Source information: Begin

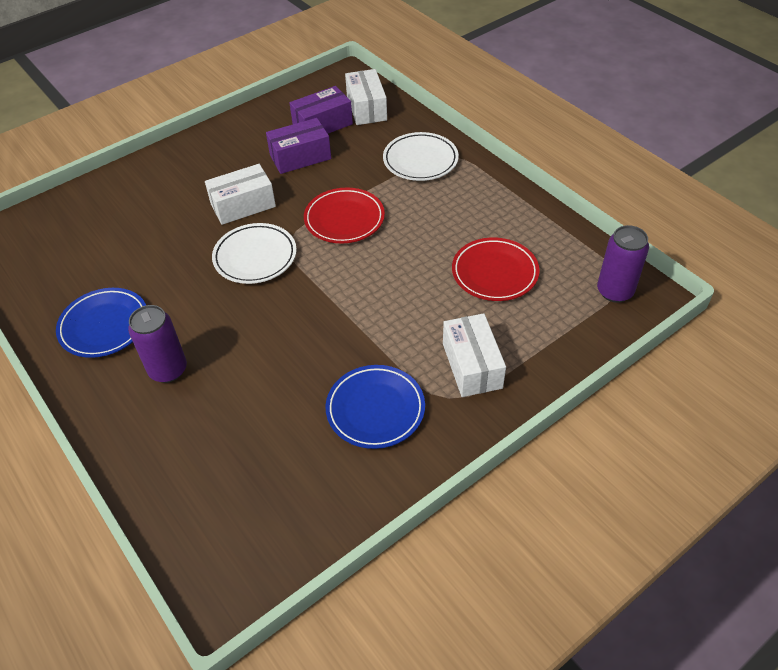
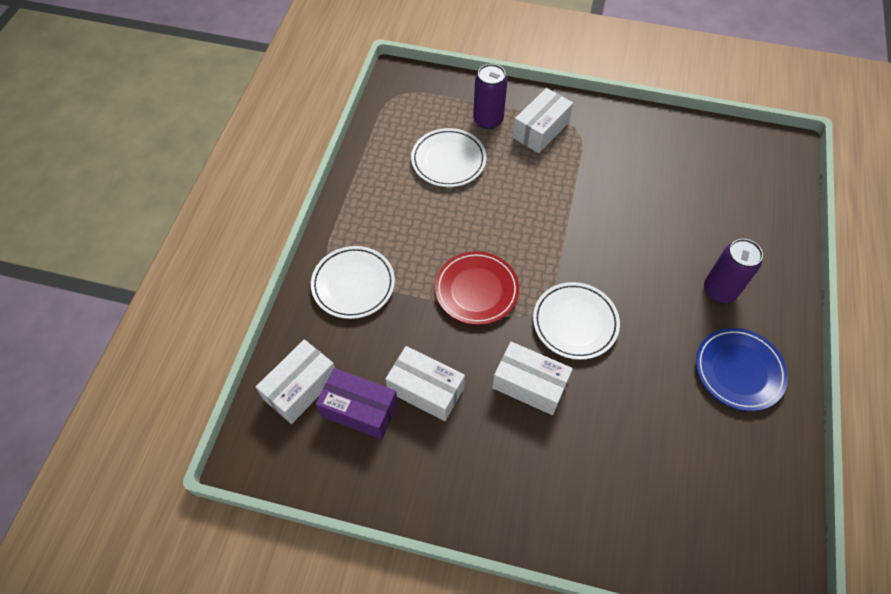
camera: 130 degrees left, 10 degrees up
purple box [266,118,331,174] -> white box [385,346,465,421]
blue plate [326,365,425,449] -> none
red plate [452,238,540,301] -> white plate [411,128,486,187]
purple can [597,225,649,303] -> purple can moved to [473,64,508,129]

Source information: End

§ **Exercise brief**
In the data above, find the line containing "blue plate [326,365,425,449] -> none", then copy it and every later line exactly.

§ **Solution to the exercise**
blue plate [326,365,425,449] -> none
red plate [452,238,540,301] -> white plate [411,128,486,187]
purple can [597,225,649,303] -> purple can moved to [473,64,508,129]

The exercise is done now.